> [WHAT YOU NEED TO DO]: Repeat the listing below in full and exactly, but without its pictures.

> [PROVIDED MATERIAL]:
--------

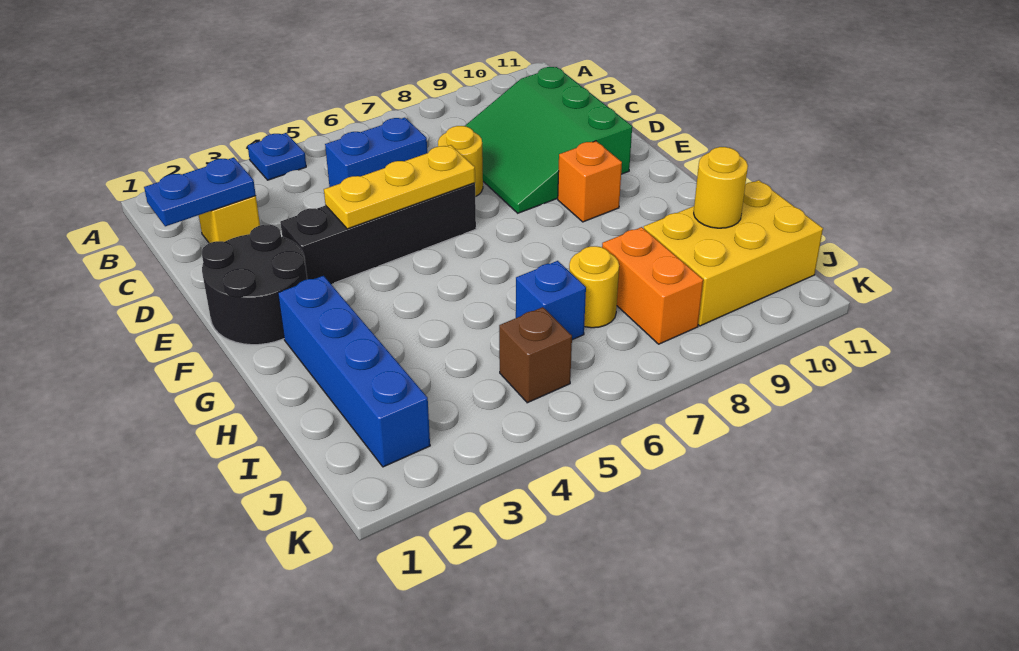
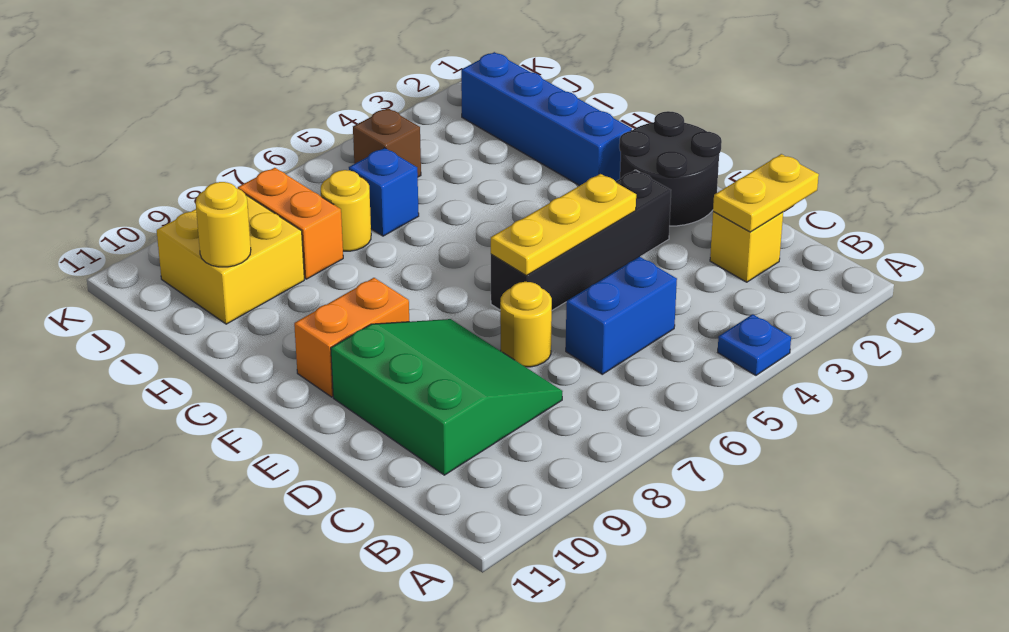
blue plate C1:C2 level 2 -> yellow plate C1:C2 level 2
orange brick F9 level 1 -> orange brick F9:F10 level 1
yellow brick I9:J11 level 1 -> yellow brick I9:J10 level 1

--------

> [EXPECTED ANSWER]:
blue plate C1:C2 level 2 -> yellow plate C1:C2 level 2
orange brick F9 level 1 -> orange brick F9:F10 level 1
yellow brick I9:J11 level 1 -> yellow brick I9:J10 level 1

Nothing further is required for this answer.